Where the string "Chart" occurs in a line of the data below, that line should be copied.

Recorded information:
= = =

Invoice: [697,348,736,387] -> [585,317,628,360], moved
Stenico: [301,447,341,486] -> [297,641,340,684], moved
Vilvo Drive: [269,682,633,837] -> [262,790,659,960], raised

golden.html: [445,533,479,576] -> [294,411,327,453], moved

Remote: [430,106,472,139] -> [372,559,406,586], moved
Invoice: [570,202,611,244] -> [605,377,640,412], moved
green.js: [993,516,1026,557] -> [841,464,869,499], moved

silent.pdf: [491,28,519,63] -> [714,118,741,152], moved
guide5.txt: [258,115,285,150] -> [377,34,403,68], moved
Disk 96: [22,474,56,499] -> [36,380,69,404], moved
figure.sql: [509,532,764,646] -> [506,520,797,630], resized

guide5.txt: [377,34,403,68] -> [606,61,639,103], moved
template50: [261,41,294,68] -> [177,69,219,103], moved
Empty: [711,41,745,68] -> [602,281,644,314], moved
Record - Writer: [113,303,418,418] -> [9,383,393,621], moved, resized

= = =

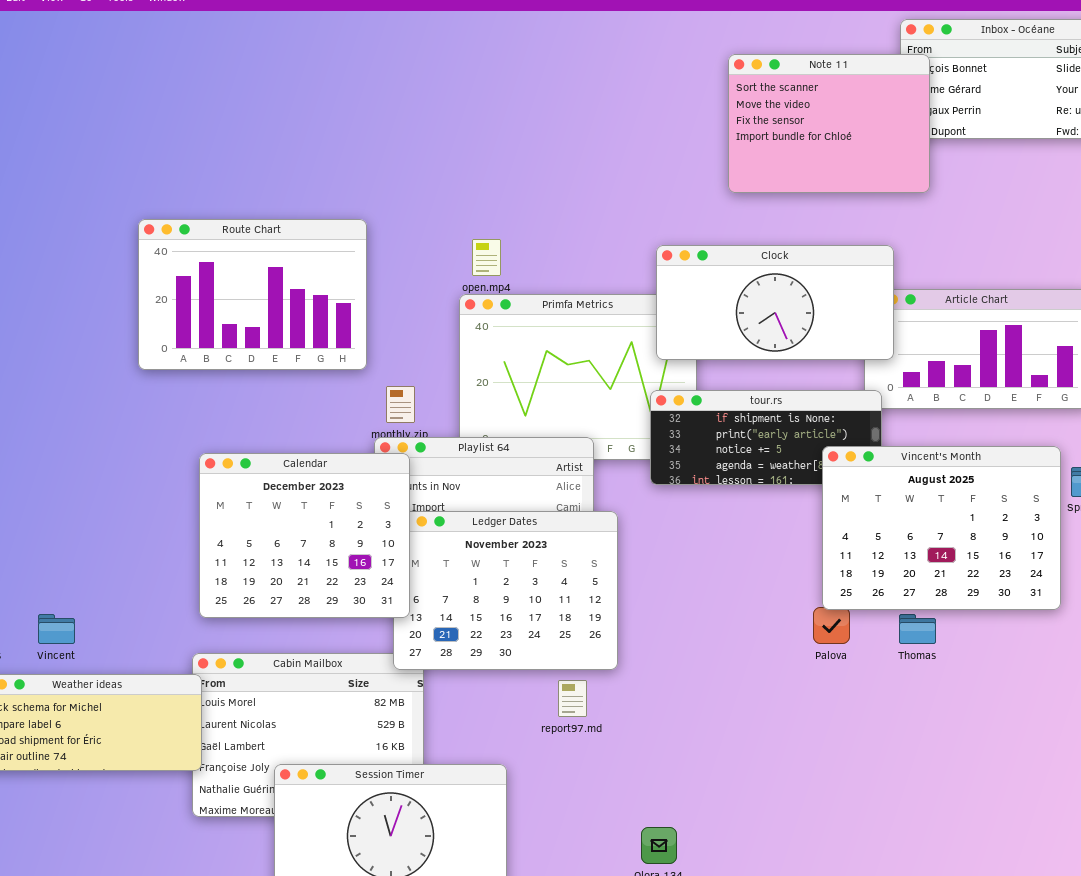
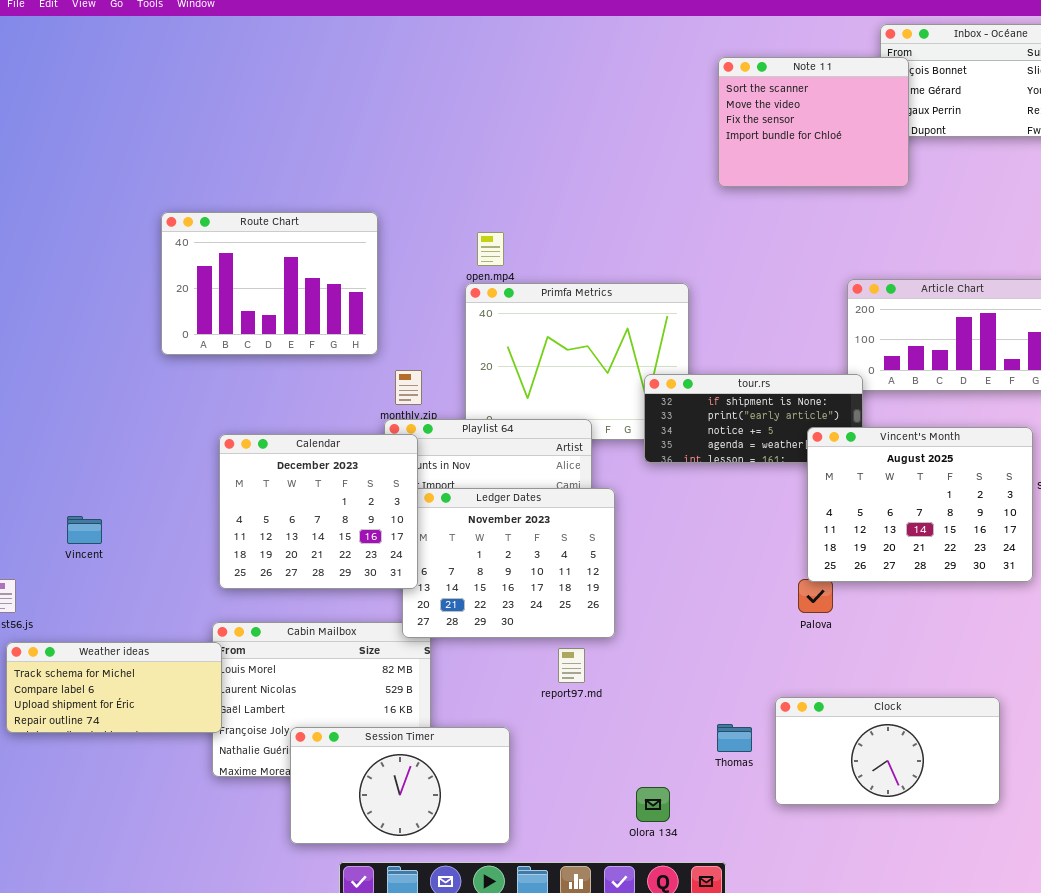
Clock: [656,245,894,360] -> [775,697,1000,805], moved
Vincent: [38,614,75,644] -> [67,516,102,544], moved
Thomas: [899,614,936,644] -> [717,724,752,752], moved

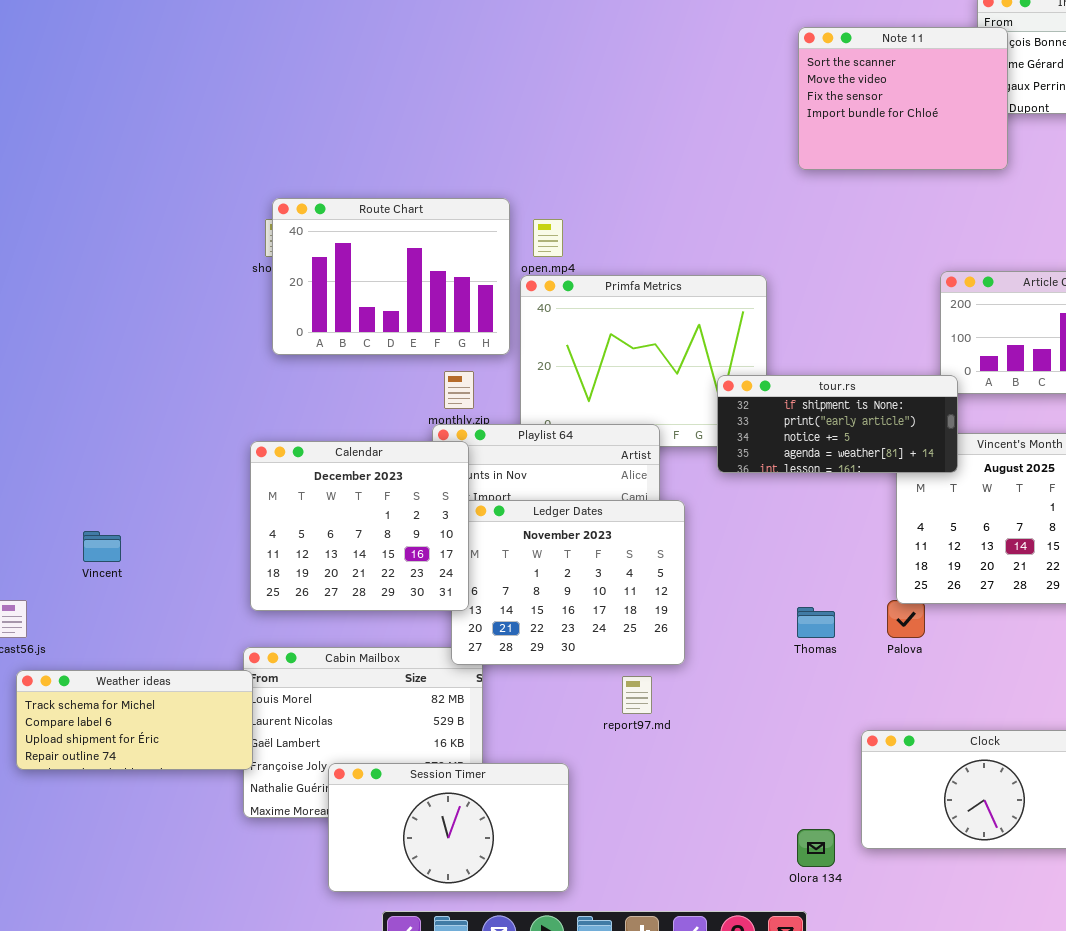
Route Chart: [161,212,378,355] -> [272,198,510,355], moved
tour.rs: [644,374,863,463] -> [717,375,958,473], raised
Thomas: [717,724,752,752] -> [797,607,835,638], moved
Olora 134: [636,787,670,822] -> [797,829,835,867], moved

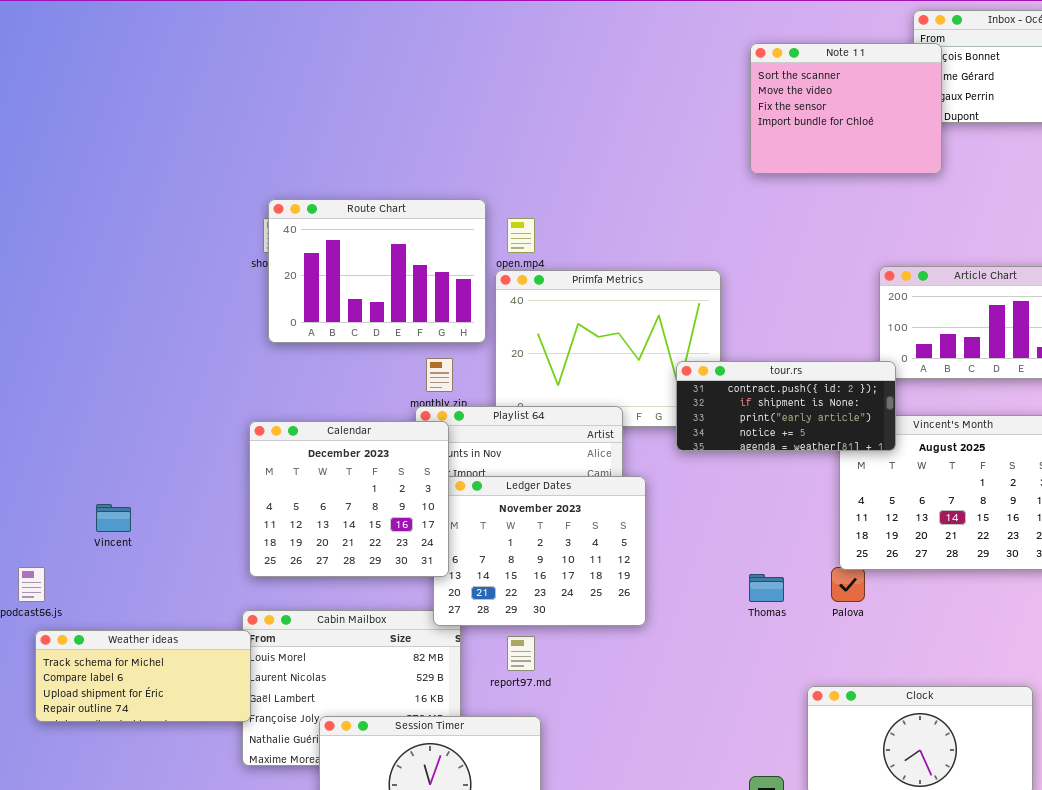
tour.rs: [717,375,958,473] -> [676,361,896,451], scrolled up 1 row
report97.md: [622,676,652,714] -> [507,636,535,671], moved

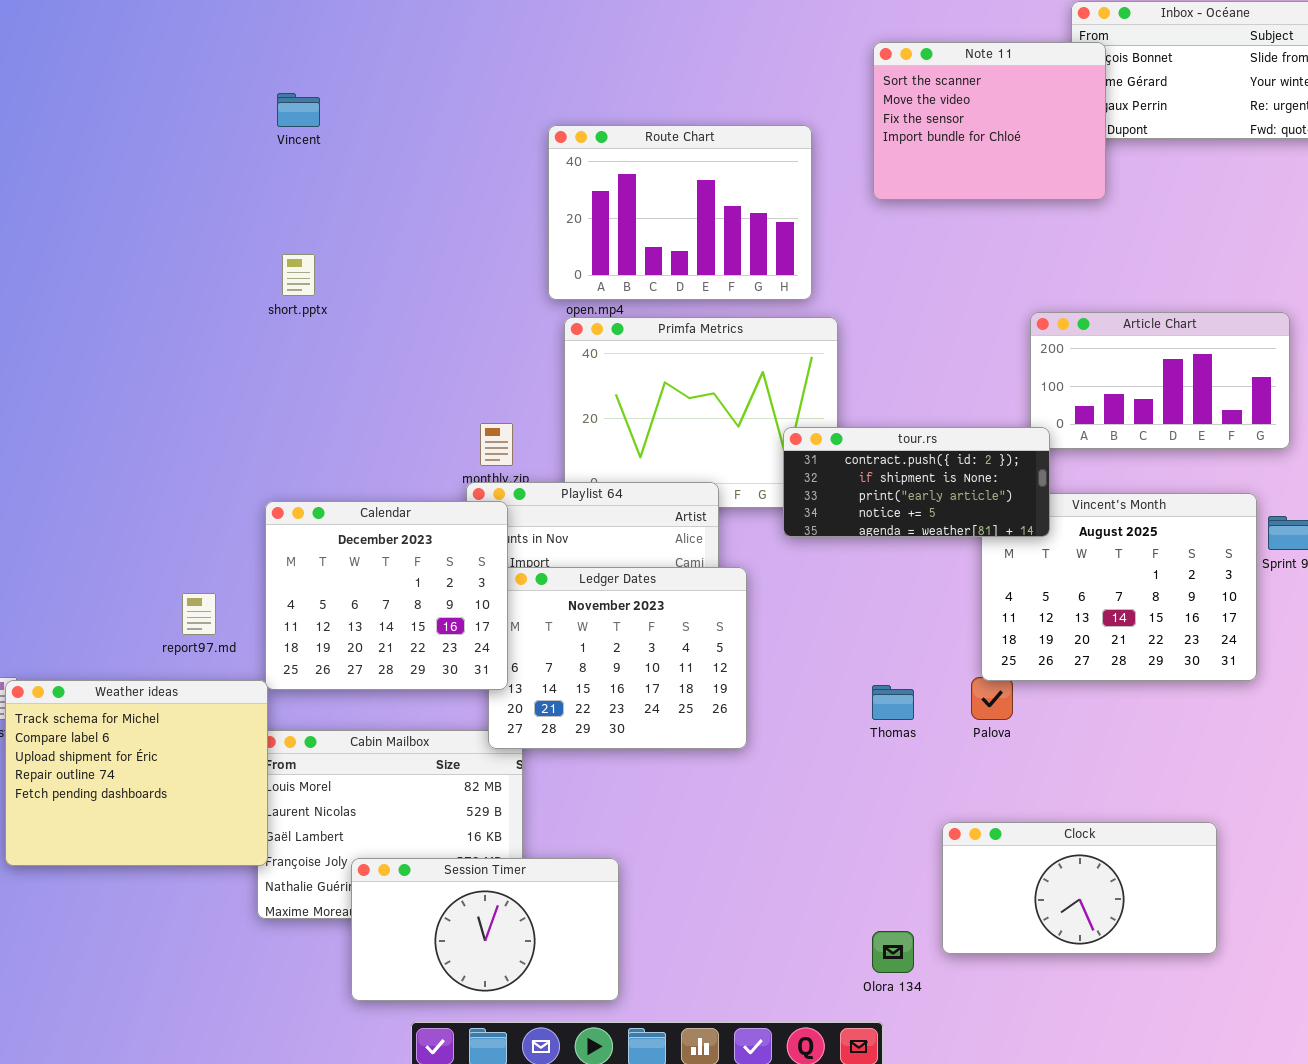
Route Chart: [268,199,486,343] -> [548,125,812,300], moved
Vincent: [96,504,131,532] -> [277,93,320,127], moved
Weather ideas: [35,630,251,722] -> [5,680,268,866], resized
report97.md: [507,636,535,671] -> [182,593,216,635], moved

= = =

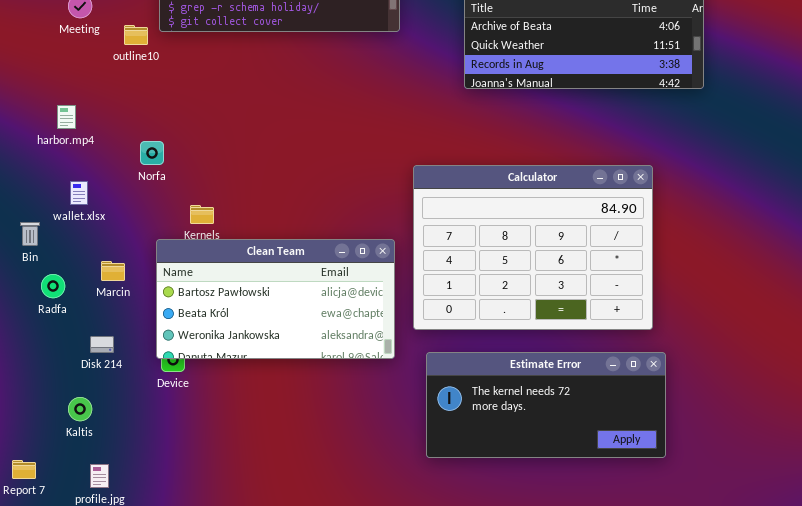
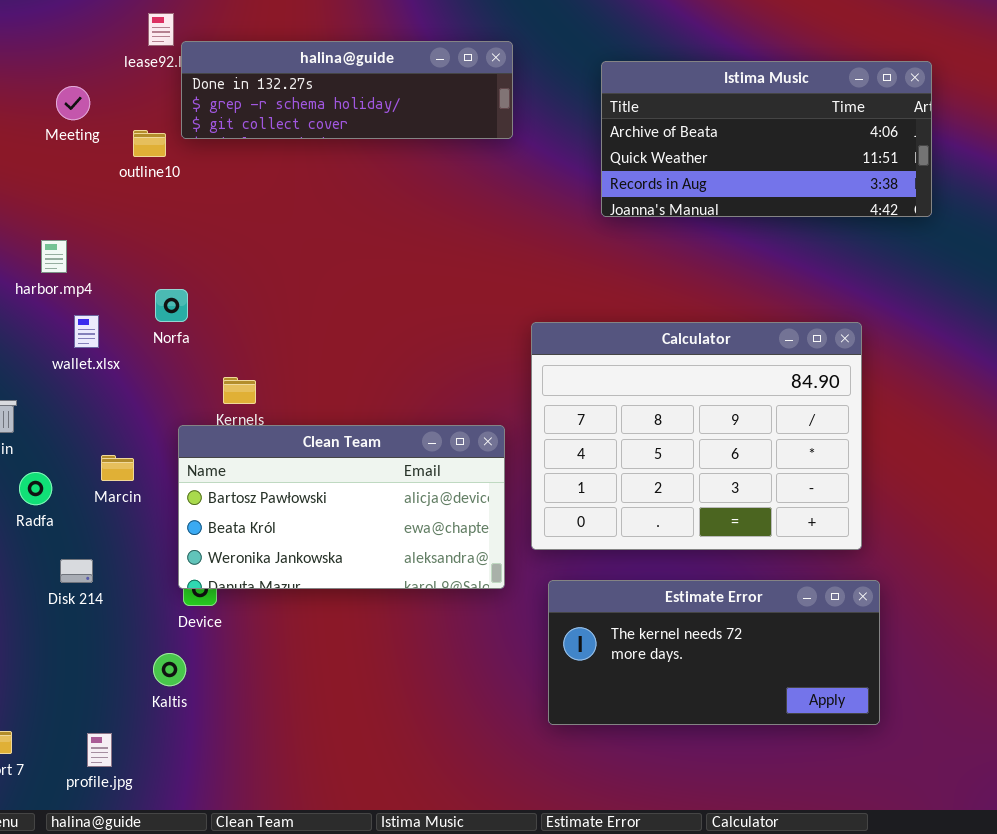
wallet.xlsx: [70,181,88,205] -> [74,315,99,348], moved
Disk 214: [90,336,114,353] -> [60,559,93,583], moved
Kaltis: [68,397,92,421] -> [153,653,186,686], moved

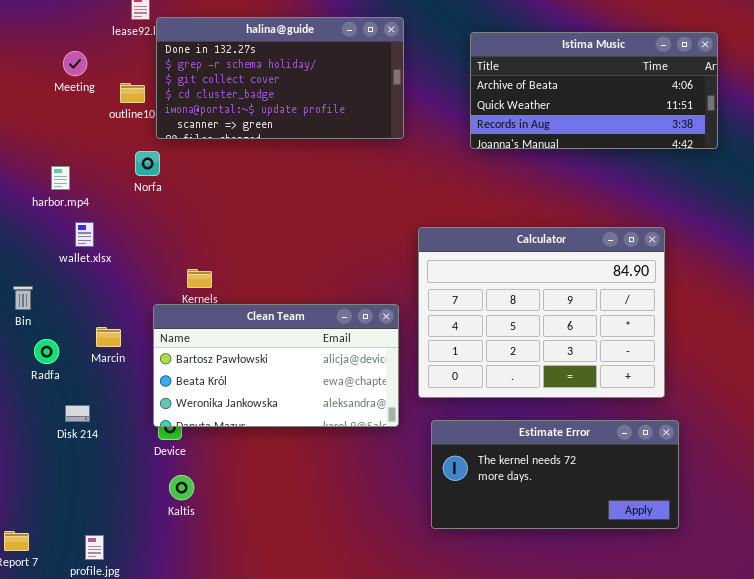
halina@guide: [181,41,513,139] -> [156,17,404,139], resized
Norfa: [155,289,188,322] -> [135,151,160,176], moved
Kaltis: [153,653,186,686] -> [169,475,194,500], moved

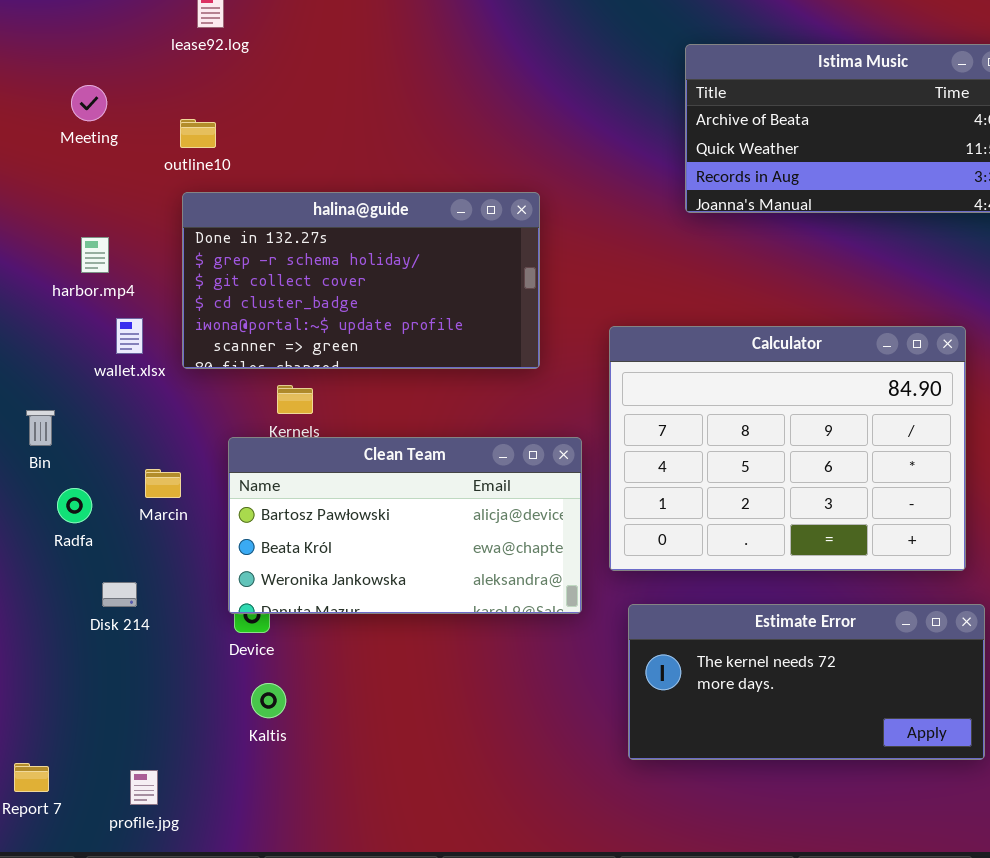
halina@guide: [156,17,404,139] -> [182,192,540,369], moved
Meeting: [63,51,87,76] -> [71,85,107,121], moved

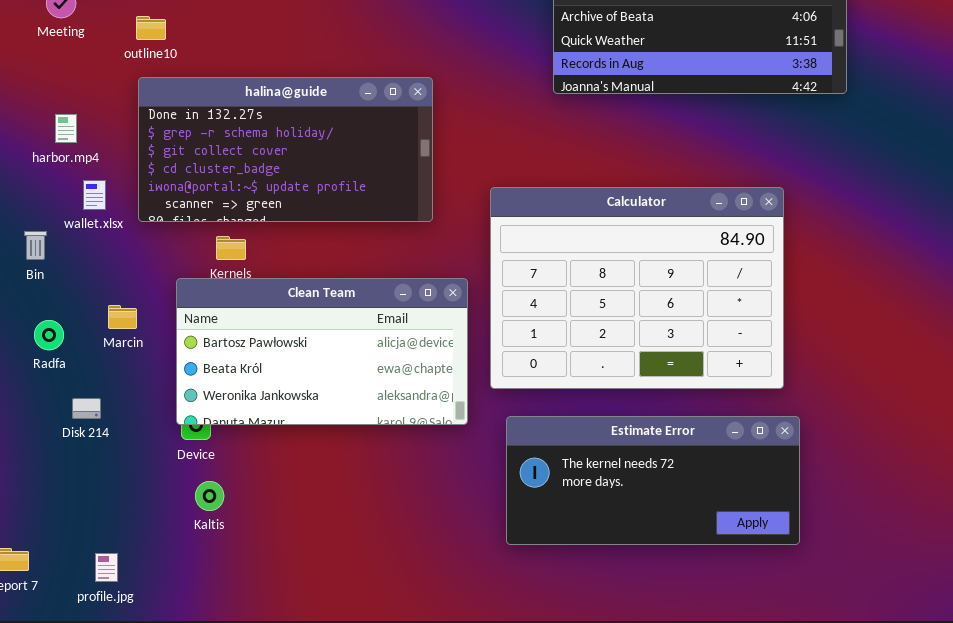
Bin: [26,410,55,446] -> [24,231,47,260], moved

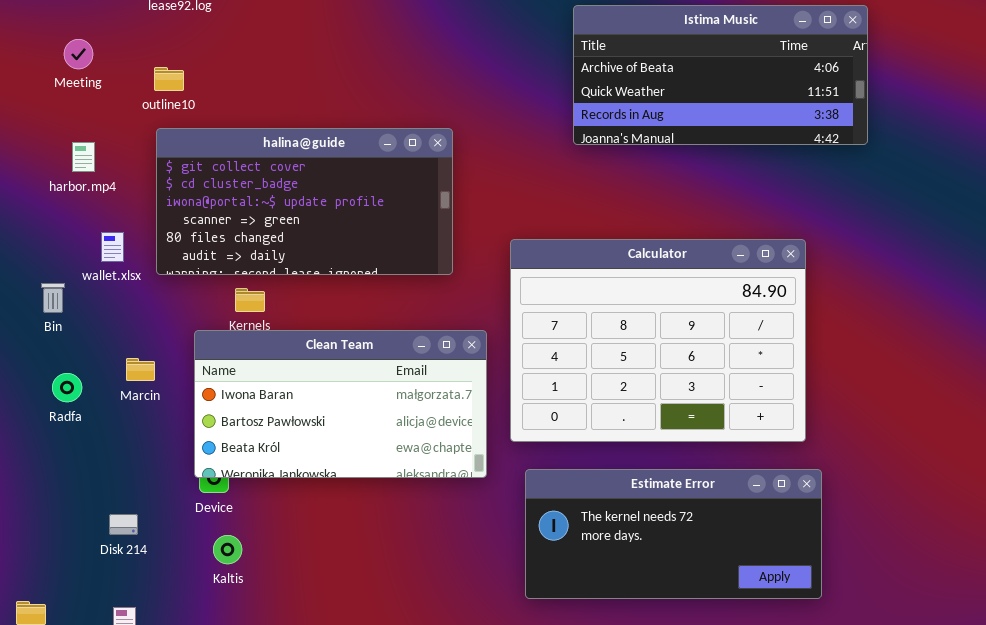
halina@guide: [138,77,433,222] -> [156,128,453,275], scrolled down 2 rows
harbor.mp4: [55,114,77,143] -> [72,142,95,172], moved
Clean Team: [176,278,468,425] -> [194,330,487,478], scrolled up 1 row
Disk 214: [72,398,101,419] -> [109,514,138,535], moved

= = =

Exercise answer:
Route Chart: [161,212,378,355] -> [272,198,510,355], moved
Route Chart: [268,199,486,343] -> [548,125,812,300], moved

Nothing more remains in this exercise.